REQUIREMENT: "(123, 294) = (364, 99): blue" appears in one line of the listing below; retype that line and every later line exactly, stopping at the end, and nothing else.

COLLECTED MATERIAL:
* * * * * * * * *

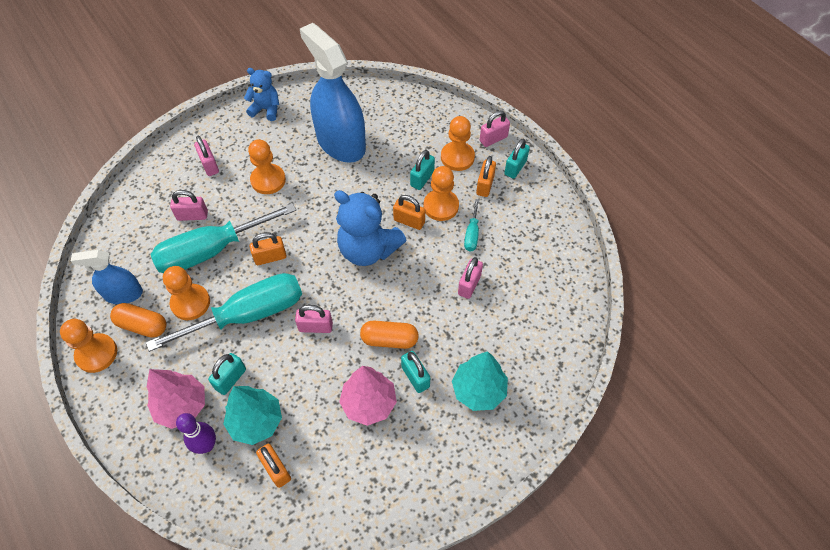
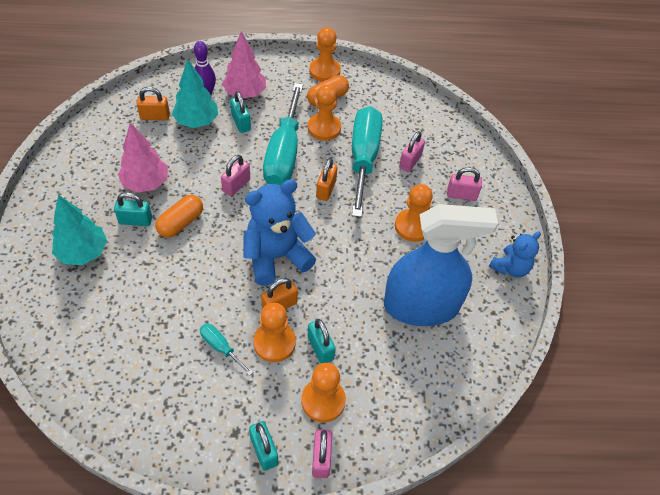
camera: 120 degrees right, 5 degrees down
(123, 294) = (364, 99): blue spray bottle -> none
(469, 285) = (173, 308): pink padlock -> none
(485, 185) = (266, 401): orange padlock -> none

* * * * * * * * *

RESULT FOR THIS TASK:
(123, 294) = (364, 99): blue spray bottle -> none
(469, 285) = (173, 308): pink padlock -> none
(485, 185) = (266, 401): orange padlock -> none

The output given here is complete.